Job:
The task calls for each line of the records below in which the word "purple" appears.

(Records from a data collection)
-*-*-
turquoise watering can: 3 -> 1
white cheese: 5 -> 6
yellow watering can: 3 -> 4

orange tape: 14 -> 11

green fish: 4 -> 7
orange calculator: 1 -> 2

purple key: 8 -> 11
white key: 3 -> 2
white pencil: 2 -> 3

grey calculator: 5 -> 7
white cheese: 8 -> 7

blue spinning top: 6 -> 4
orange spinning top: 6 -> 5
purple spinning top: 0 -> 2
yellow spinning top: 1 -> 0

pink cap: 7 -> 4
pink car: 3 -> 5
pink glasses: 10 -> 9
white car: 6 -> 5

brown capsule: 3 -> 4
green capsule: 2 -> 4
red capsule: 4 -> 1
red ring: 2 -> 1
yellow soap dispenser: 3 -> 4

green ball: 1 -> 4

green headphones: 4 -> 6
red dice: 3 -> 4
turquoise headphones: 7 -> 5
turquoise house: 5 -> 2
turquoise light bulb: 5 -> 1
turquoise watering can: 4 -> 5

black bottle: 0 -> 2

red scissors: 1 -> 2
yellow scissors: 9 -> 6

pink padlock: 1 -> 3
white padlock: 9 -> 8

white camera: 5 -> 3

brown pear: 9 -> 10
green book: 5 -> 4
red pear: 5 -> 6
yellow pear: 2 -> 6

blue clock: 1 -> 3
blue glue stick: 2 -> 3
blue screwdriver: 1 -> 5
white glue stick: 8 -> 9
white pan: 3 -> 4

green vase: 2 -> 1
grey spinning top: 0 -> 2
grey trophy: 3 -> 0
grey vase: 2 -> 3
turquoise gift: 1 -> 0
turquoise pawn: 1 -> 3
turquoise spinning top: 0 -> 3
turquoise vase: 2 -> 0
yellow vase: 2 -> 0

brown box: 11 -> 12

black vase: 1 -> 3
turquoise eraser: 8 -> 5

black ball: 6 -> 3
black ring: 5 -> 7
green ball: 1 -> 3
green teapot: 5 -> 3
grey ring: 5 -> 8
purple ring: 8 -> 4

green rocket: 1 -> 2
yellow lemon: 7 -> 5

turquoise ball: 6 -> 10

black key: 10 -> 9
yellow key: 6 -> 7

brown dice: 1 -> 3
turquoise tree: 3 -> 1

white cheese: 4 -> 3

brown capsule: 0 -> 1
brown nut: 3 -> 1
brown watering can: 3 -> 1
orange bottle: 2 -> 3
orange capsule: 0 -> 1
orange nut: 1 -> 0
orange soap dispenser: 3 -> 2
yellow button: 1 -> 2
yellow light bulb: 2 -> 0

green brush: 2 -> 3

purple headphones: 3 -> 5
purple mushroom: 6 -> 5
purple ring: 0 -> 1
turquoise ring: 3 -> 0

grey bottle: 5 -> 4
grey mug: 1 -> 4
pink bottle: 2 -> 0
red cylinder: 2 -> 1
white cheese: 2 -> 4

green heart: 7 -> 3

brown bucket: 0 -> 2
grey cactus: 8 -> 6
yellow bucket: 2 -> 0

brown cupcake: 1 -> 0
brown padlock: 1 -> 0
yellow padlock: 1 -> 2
-*-*-
Completed task:
purple key: 8 -> 11
purple spinning top: 0 -> 2
purple ring: 8 -> 4
purple headphones: 3 -> 5
purple mushroom: 6 -> 5
purple ring: 0 -> 1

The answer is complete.